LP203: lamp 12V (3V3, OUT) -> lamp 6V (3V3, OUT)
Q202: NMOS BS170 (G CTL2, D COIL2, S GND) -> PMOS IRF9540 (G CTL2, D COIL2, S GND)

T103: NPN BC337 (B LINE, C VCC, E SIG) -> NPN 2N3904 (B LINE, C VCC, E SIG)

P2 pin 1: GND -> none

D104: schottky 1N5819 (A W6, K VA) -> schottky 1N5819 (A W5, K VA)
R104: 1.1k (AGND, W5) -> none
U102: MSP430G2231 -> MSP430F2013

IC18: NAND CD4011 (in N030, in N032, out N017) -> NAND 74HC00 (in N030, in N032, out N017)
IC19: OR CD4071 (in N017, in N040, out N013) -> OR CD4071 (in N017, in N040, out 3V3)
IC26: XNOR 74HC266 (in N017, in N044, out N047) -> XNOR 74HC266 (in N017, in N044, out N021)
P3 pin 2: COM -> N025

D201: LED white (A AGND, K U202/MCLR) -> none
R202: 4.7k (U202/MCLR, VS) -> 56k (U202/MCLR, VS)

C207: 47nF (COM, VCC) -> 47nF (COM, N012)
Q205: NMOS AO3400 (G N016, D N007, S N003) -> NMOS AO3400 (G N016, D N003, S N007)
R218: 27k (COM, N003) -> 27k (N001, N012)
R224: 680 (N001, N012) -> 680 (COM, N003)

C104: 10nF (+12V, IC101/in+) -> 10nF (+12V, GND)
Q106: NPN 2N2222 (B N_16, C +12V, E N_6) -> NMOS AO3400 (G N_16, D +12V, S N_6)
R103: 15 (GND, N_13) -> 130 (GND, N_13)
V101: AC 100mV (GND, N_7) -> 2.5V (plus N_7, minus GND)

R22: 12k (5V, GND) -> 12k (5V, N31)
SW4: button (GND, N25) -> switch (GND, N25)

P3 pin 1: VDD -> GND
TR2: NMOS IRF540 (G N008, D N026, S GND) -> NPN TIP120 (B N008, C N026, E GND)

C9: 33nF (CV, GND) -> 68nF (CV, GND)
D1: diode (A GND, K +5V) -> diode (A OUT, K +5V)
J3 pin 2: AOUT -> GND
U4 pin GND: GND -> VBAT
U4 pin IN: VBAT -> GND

- [Work instruction] Each line of the data above is to be duplicated exactly.

- [Problem solution]
LP203: lamp 12V (3V3, OUT) -> lamp 6V (3V3, OUT)
Q202: NMOS BS170 (G CTL2, D COIL2, S GND) -> PMOS IRF9540 (G CTL2, D COIL2, S GND)

T103: NPN BC337 (B LINE, C VCC, E SIG) -> NPN 2N3904 (B LINE, C VCC, E SIG)

P2 pin 1: GND -> none

D104: schottky 1N5819 (A W6, K VA) -> schottky 1N5819 (A W5, K VA)
R104: 1.1k (AGND, W5) -> none
U102: MSP430G2231 -> MSP430F2013

IC18: NAND CD4011 (in N030, in N032, out N017) -> NAND 74HC00 (in N030, in N032, out N017)
IC19: OR CD4071 (in N017, in N040, out N013) -> OR CD4071 (in N017, in N040, out 3V3)
IC26: XNOR 74HC266 (in N017, in N044, out N047) -> XNOR 74HC266 (in N017, in N044, out N021)
P3 pin 2: COM -> N025

D201: LED white (A AGND, K U202/MCLR) -> none
R202: 4.7k (U202/MCLR, VS) -> 56k (U202/MCLR, VS)

C207: 47nF (COM, VCC) -> 47nF (COM, N012)
Q205: NMOS AO3400 (G N016, D N007, S N003) -> NMOS AO3400 (G N016, D N003, S N007)
R218: 27k (COM, N003) -> 27k (N001, N012)
R224: 680 (N001, N012) -> 680 (COM, N003)

C104: 10nF (+12V, IC101/in+) -> 10nF (+12V, GND)
Q106: NPN 2N2222 (B N_16, C +12V, E N_6) -> NMOS AO3400 (G N_16, D +12V, S N_6)
R103: 15 (GND, N_13) -> 130 (GND, N_13)
V101: AC 100mV (GND, N_7) -> 2.5V (plus N_7, minus GND)

R22: 12k (5V, GND) -> 12k (5V, N31)
SW4: button (GND, N25) -> switch (GND, N25)

P3 pin 1: VDD -> GND
TR2: NMOS IRF540 (G N008, D N026, S GND) -> NPN TIP120 (B N008, C N026, E GND)

C9: 33nF (CV, GND) -> 68nF (CV, GND)
D1: diode (A GND, K +5V) -> diode (A OUT, K +5V)
J3 pin 2: AOUT -> GND
U4 pin GND: GND -> VBAT
U4 pin IN: VBAT -> GND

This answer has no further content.